(TASK)
Look for the word "tile" in the records, and copy each line where it appears.

(TASK MATERIAL)
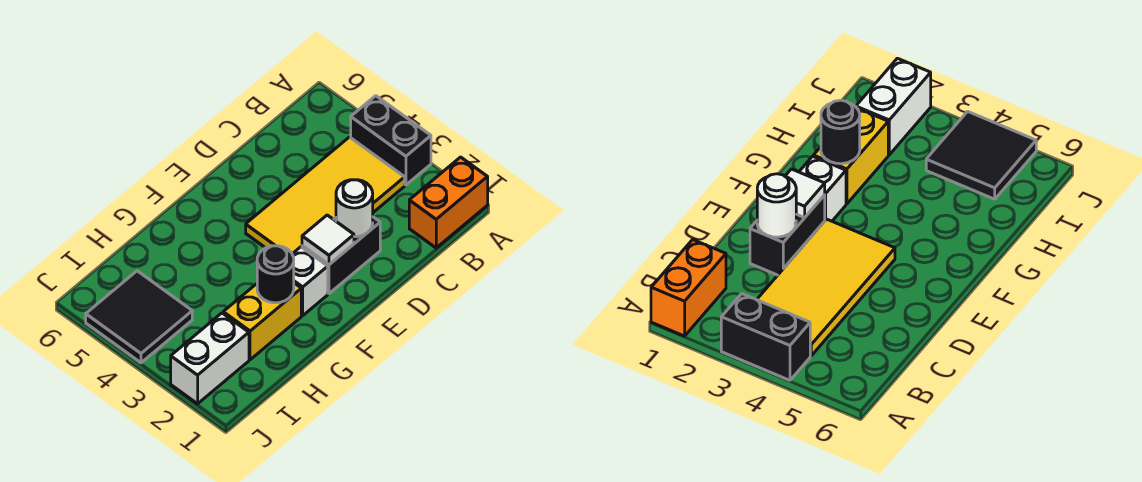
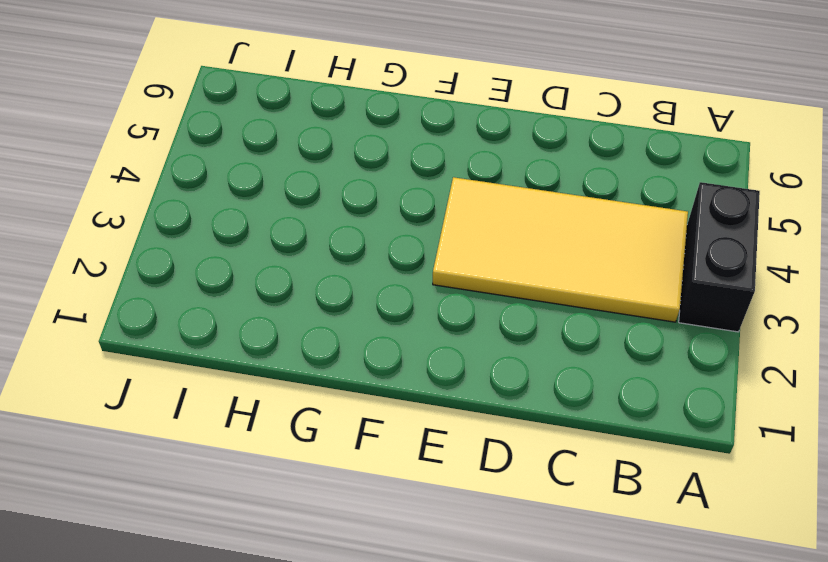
none -> orange brick A1:B1 level 1
none -> black brick D2:E2 level 1

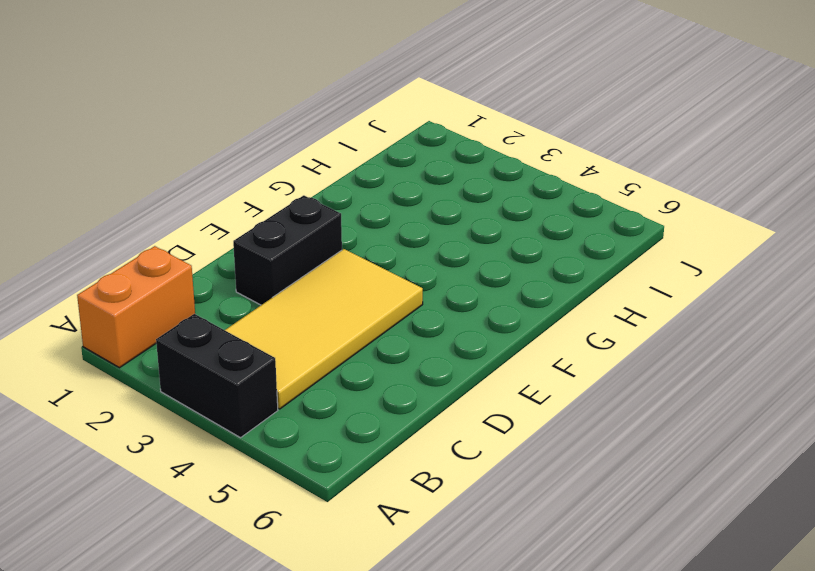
none -> white brick F2 level 1
none -> yellow brick G2:H2 level 1

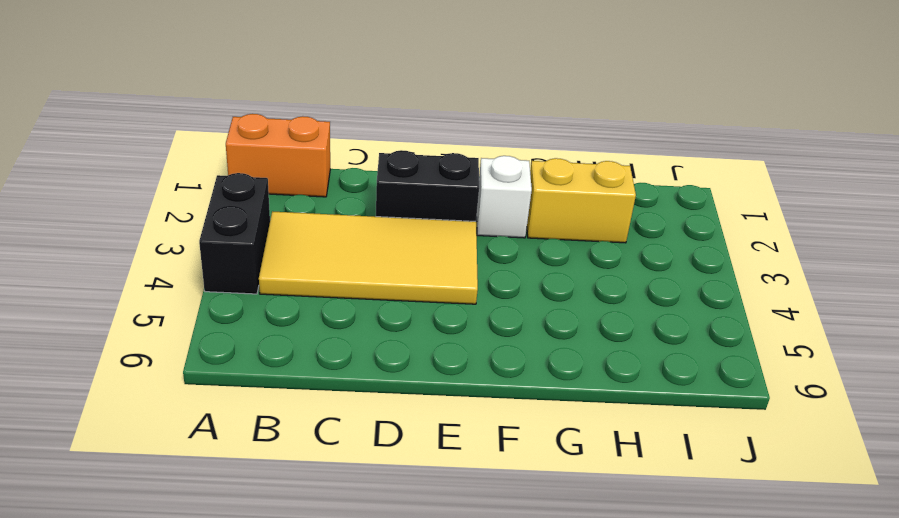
none -> white brick I2:J2 level 1
none -> black tile I4:J5 level 1

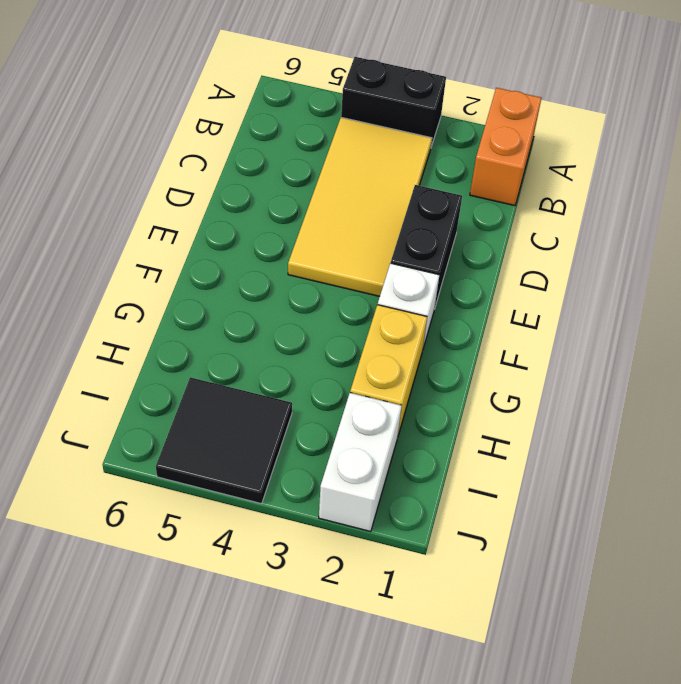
none -> white round brick D2 level 2
none -> white tile E2 level 2

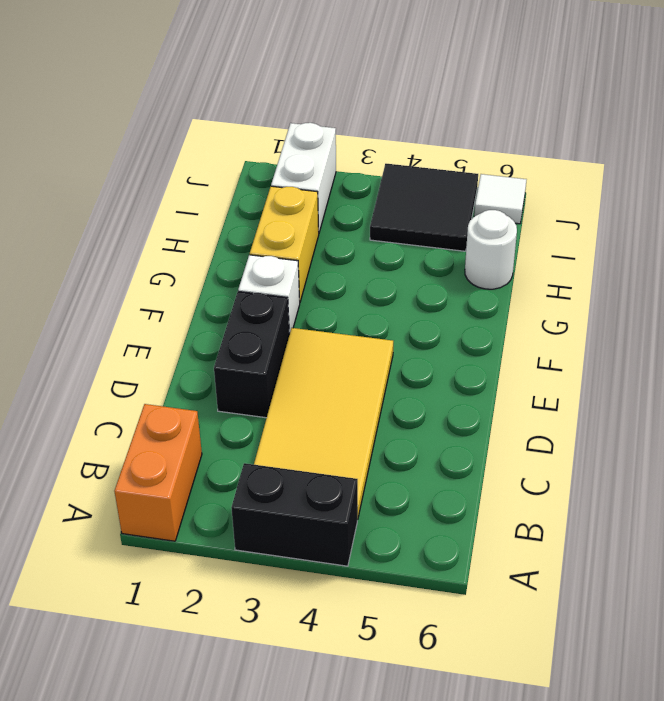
white round brick H6 level 1 -> white round brick D2 level 2
white tile J6 level 1 -> white tile E2 level 2
none -> black round brick G2 level 2

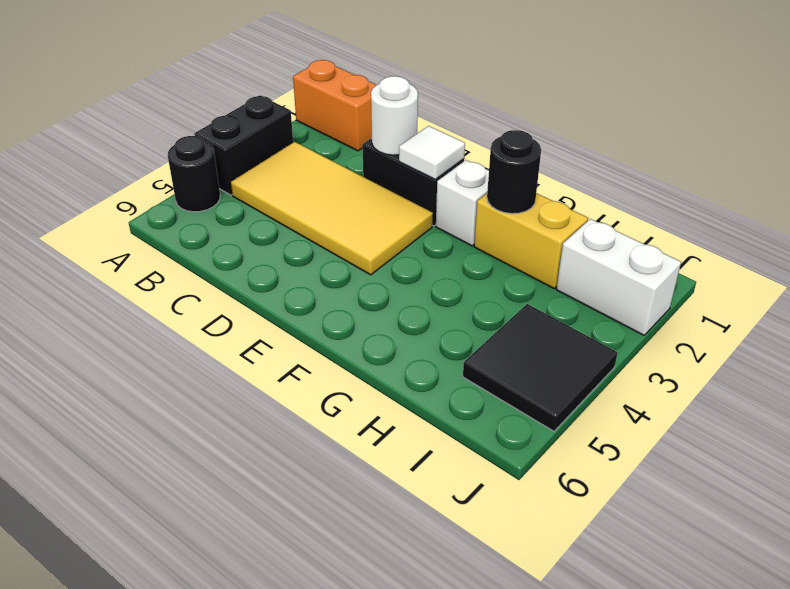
black round brick A5 level 1 -> none

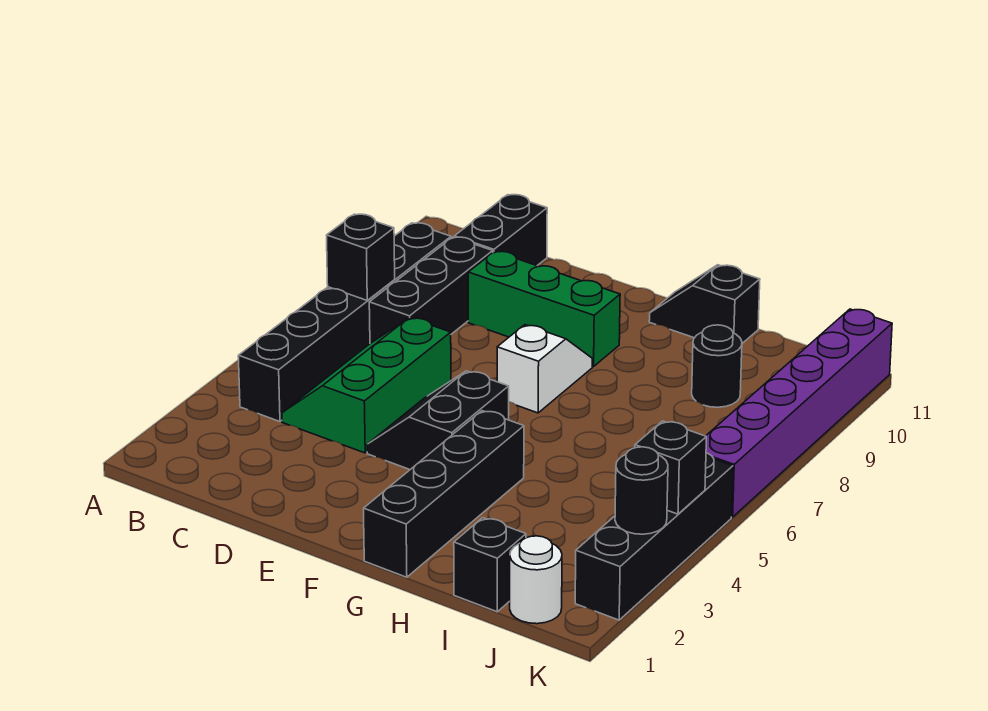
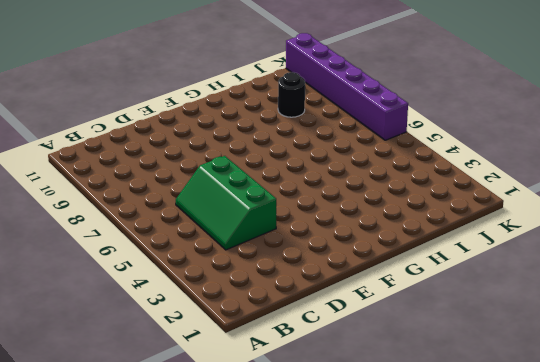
none -> black brick B4:B9 level 1
none -> black brick C7:C9 level 1
none -> black brick C10:C11 level 1

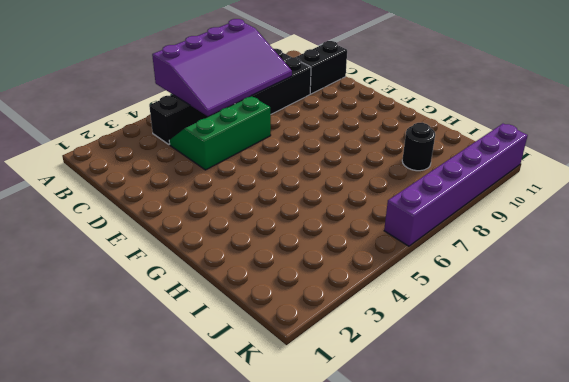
purple slope A5:C8 level 2 top A -> black brick B7 level 2
none -> green brick D9:F9 level 1
none -> black slope E4:F5 level 1 top F
none -> white slope F7:F8 level 1 top 7

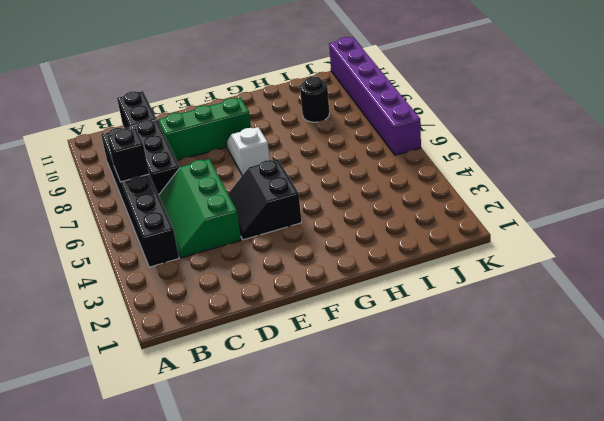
none -> black brick G1:G4 level 1
none -> black slope G11:H11 level 1 top H
none -> black brick I1 level 1

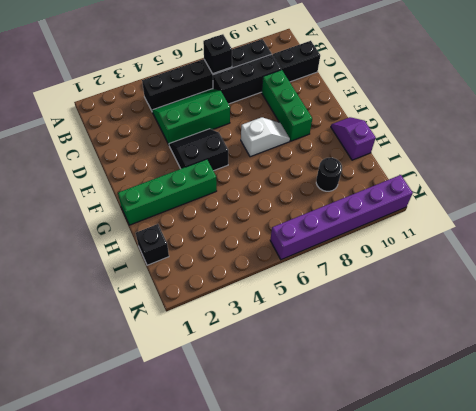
green brick G1:G4 level 1 -> black brick G1:G4 level 1
purple slope G11:H11 level 1 top H -> black slope G11:H11 level 1 top H
none -> white round brick J1 level 1
none -> black brick K2:K5 level 1
none -> black round brick K3 level 2

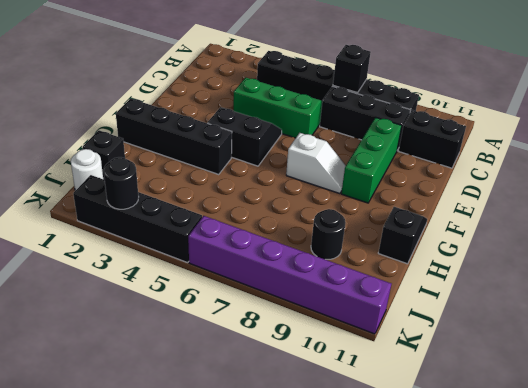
none -> black brick K4 level 2

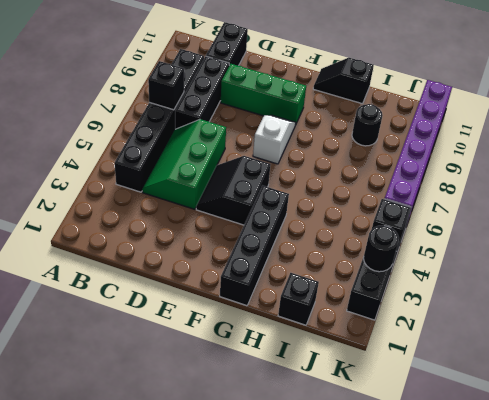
none -> white round brick J1 level 1

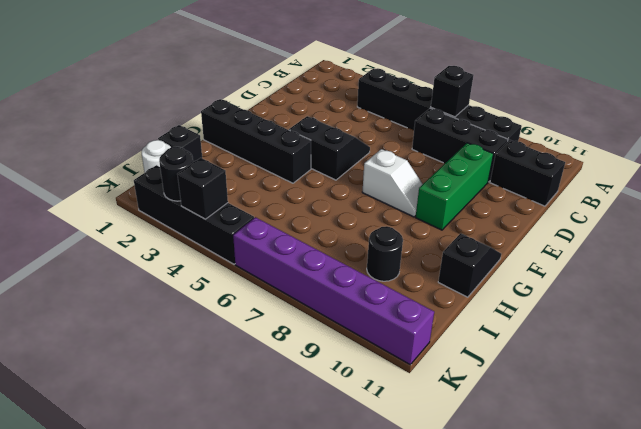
none -> green slope C4:D6 level 1 top D

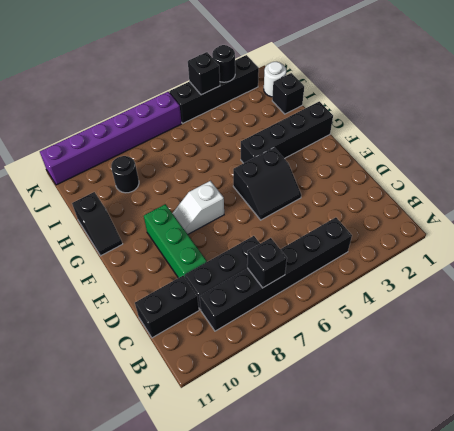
none -> green slope C4:D6 level 1 top D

(WORKED SOLUTION)
none -> black tile I4:J5 level 1
none -> white tile E2 level 2
white tile J6 level 1 -> white tile E2 level 2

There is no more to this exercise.